* Problem requirements *
Can you give these rows again with each "none" swapped for "blank" and nothing else changed?

Stored records
══════

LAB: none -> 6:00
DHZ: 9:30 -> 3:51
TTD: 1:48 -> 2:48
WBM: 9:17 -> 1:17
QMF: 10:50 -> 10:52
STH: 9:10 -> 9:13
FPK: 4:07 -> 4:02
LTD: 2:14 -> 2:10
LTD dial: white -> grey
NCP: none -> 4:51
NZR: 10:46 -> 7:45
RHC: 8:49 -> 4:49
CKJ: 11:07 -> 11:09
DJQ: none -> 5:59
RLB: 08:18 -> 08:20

══════

* Result for this task *
LAB: blank -> 6:00
DHZ: 9:30 -> 3:51
TTD: 1:48 -> 2:48
WBM: 9:17 -> 1:17
QMF: 10:50 -> 10:52
STH: 9:10 -> 9:13
FPK: 4:07 -> 4:02
LTD: 2:14 -> 2:10
LTD dial: white -> grey
NCP: blank -> 4:51
NZR: 10:46 -> 7:45
RHC: 8:49 -> 4:49
CKJ: 11:07 -> 11:09
DJQ: blank -> 5:59
RLB: 08:18 -> 08:20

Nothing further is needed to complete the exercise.